Task item: Only lines with the word "plate" belong in the answer; copy them from the records below.

Records from a data collection:

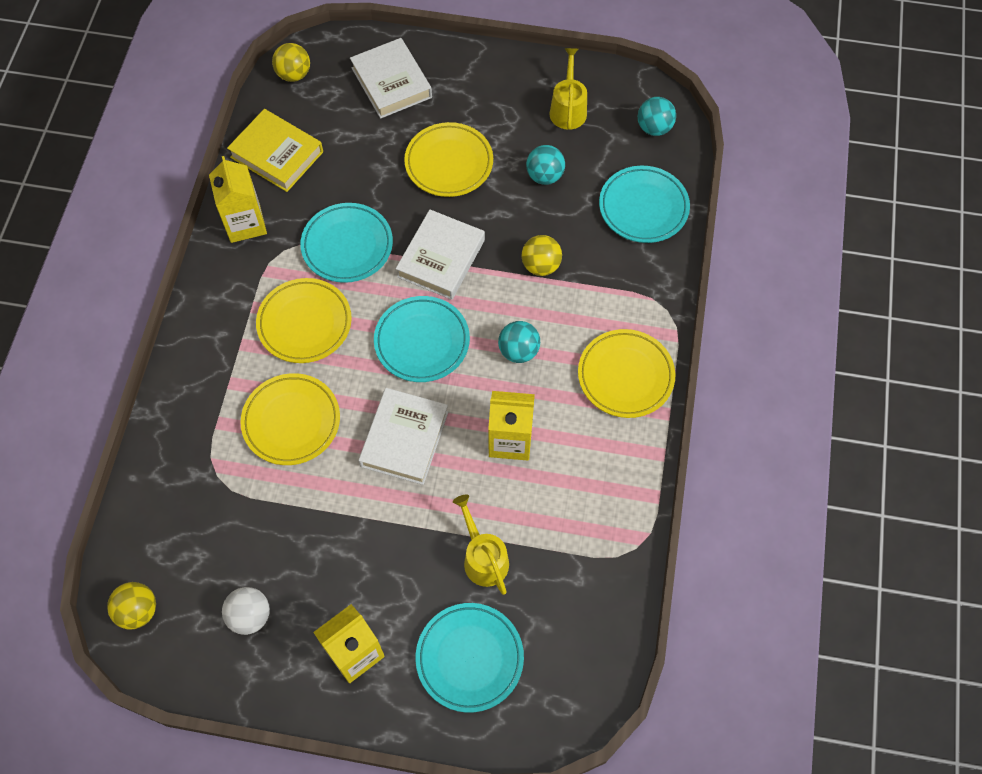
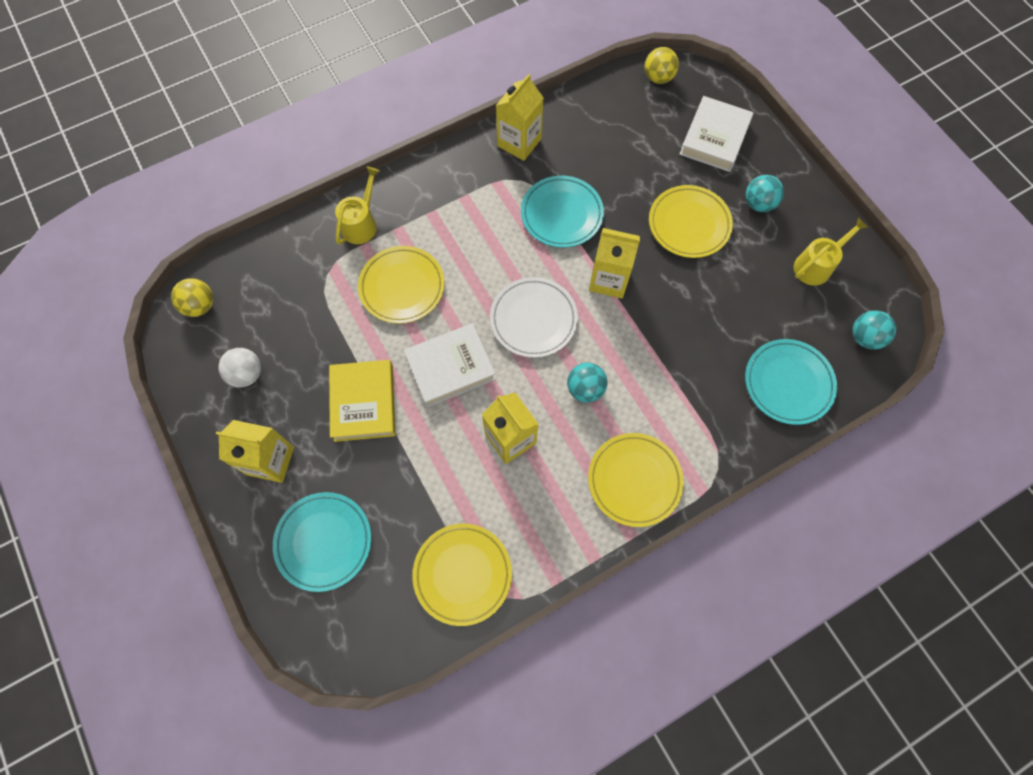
camera: 50 degrees right, 5 degrees up
yellow book [227,109,323,192] -> yellow book moved to [329,360,396,442]
yellow plate [256,278,352,363] -> yellow plate moved to [412,523,512,626]
turquoise plate [374,296,470,382] -> white plate [490,277,578,358]
white book [396,209,485,300] -> yellow carton [589,228,640,299]
yellow watering can [453,495,509,595] -> yellow watering can moved to [335,166,380,245]
yellow ball [521,235,562,276] -> none
turquoise ball [526,145,565,185] -> turquoise ball moved to [746,175,784,212]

Finished task:
yellow plate [256,278,352,363] -> yellow plate moved to [412,523,512,626]
turquoise plate [374,296,470,382] -> white plate [490,277,578,358]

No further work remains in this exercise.